## Work to complete
Where a line in the listing below holds "camera", add it to the tally, and reply with that tally alone.

## Source data
# # #

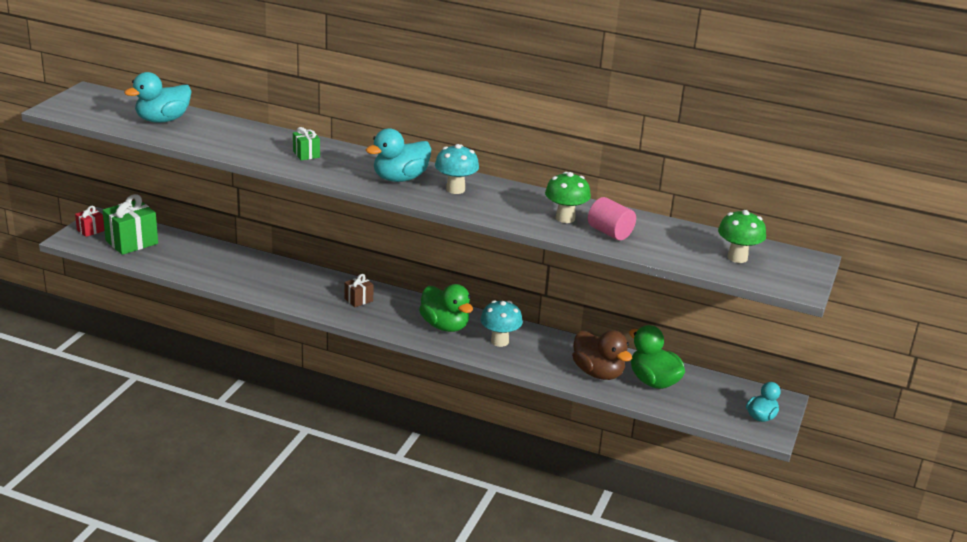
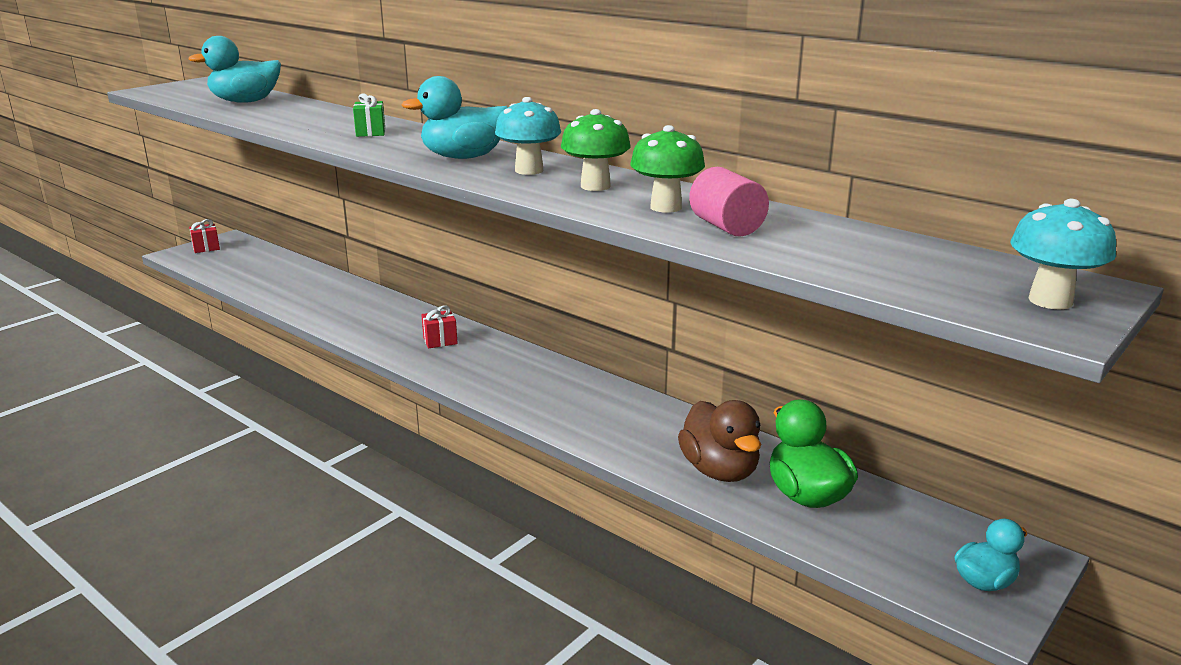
camera: 20 degrees right, 5 degrees down
(131, 242) = (236, 261): green gift -> none
(358, 300) = (440, 341): brown gift -> red gift
(445, 326) = (530, 382): green duck -> none
(499, 341) = (594, 410): turquoise mushroom -> turquoise mushroom (1050, 301)
(737, 257) = (943, 273): green mushroom -> green mushroom (595, 186)

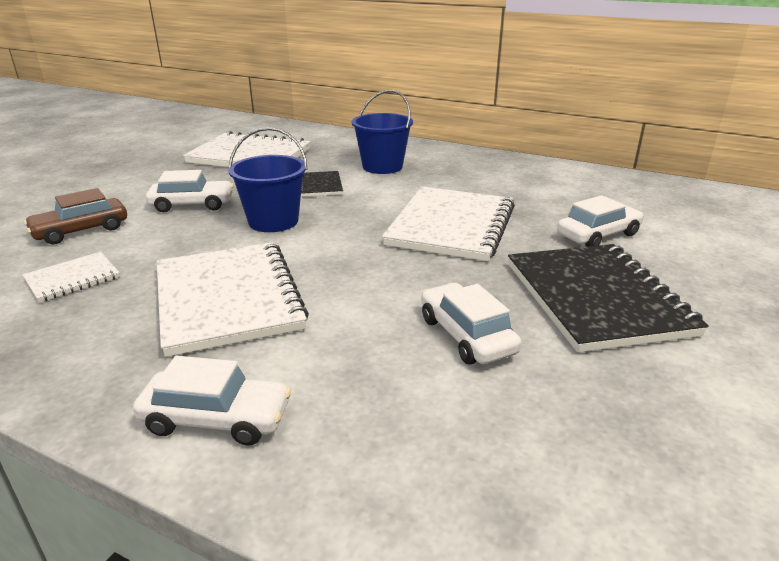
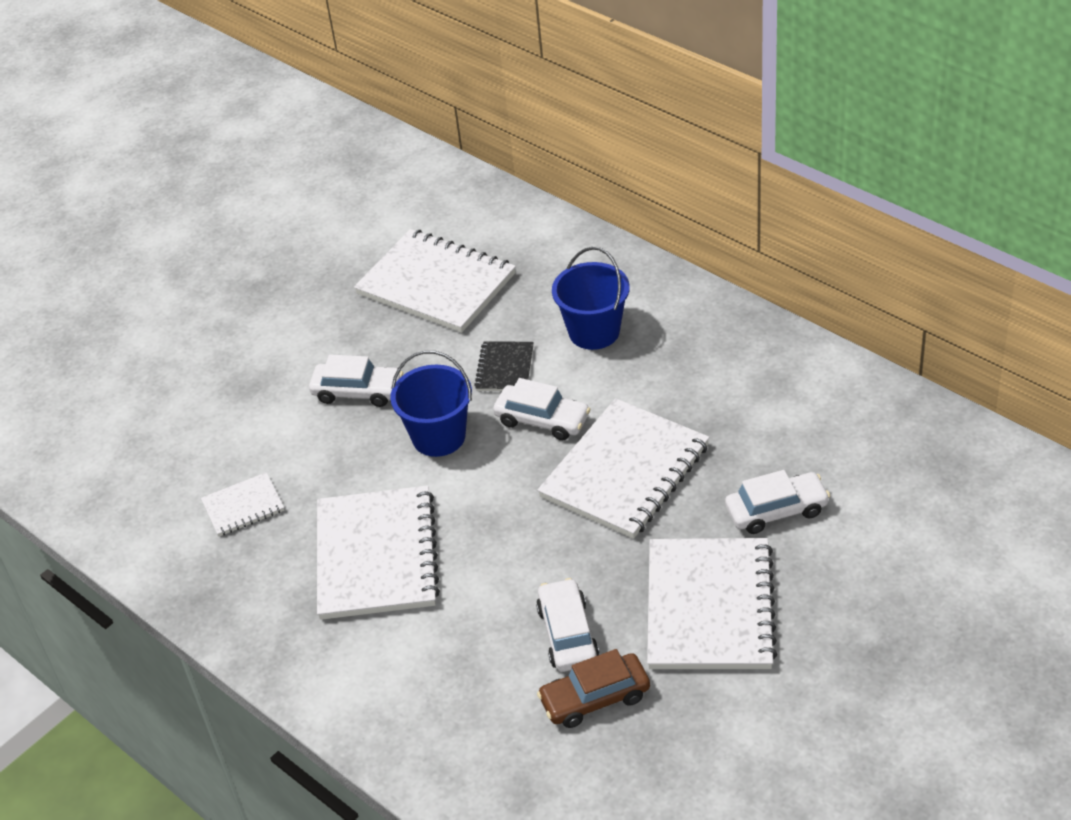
camera: 20 degrees right, 15 degrees up
(81, 230) = (245, 427): brown car -> brown car (595, 698)
(216, 418) = (353, 685): white car -> white car (542, 420)
(596, 298) = (709, 607): black notebook -> white notebook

# # #

## Finished task
2